YOUR TASK - Please reproduce the records below exactly, omitting any pictures they contain.

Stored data
# # #

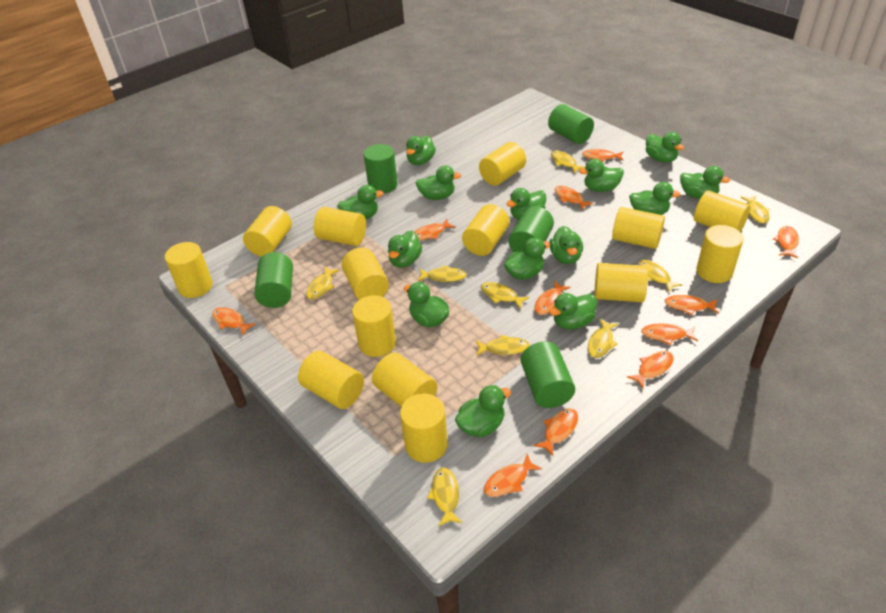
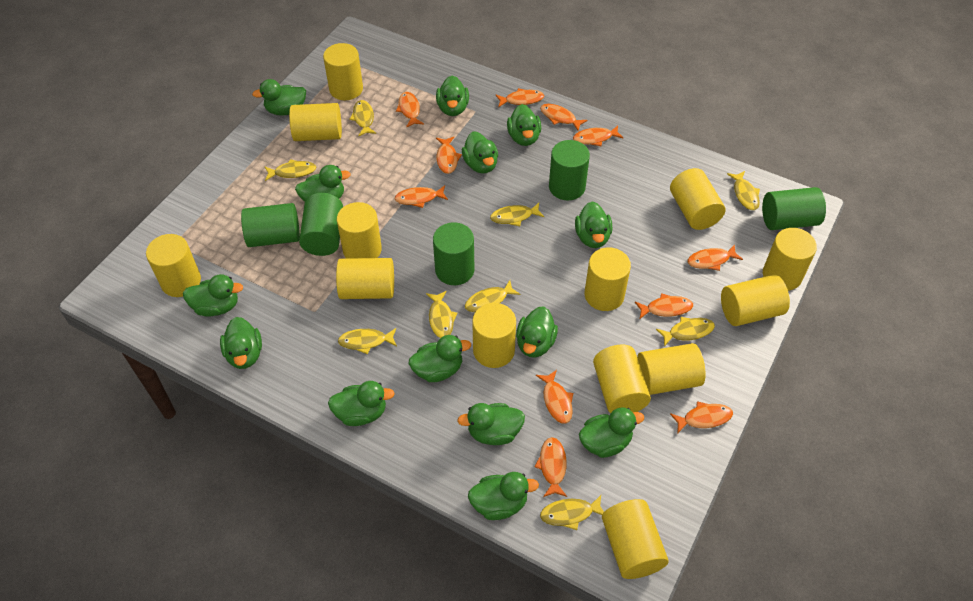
yellow cylinder: 14 -> 13

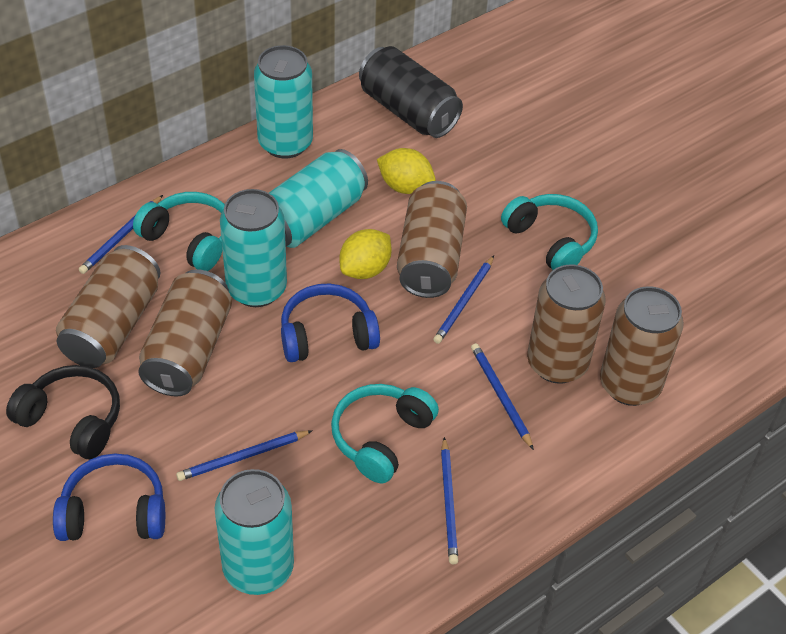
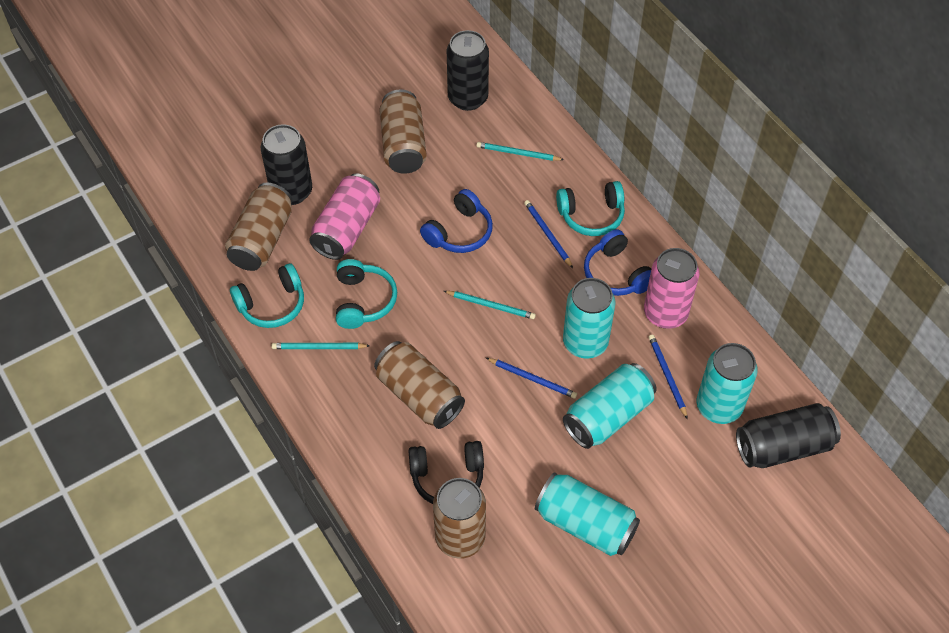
black can: 1 -> 3
blue pencil: 5 -> 3
brown can: 5 -> 4
pink can: 0 -> 2
turquoise pencil: 0 -> 3
yellow lemon: 2 -> 0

# # #

OUTPUT -
yellow cylinder: 14 -> 13

black can: 1 -> 3
blue pencil: 5 -> 3
brown can: 5 -> 4
pink can: 0 -> 2
turquoise pencil: 0 -> 3
yellow lemon: 2 -> 0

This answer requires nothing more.